Source material:
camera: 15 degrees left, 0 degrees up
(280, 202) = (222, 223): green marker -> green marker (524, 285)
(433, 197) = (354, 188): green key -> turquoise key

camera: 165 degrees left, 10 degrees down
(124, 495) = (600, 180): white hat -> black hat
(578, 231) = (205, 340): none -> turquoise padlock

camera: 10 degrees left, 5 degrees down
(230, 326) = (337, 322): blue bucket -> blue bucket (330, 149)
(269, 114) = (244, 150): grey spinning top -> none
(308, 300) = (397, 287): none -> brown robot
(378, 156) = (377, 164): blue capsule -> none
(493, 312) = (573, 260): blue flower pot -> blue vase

Exercise brief: Transcribe exactly the line containing "(269, 114) = (244, 150): grey" and all remaining lines of the material, ending with the last one.

Expected output:
(269, 114) = (244, 150): grey spinning top -> none
(308, 300) = (397, 287): none -> brown robot
(378, 156) = (377, 164): blue capsule -> none
(493, 312) = (573, 260): blue flower pot -> blue vase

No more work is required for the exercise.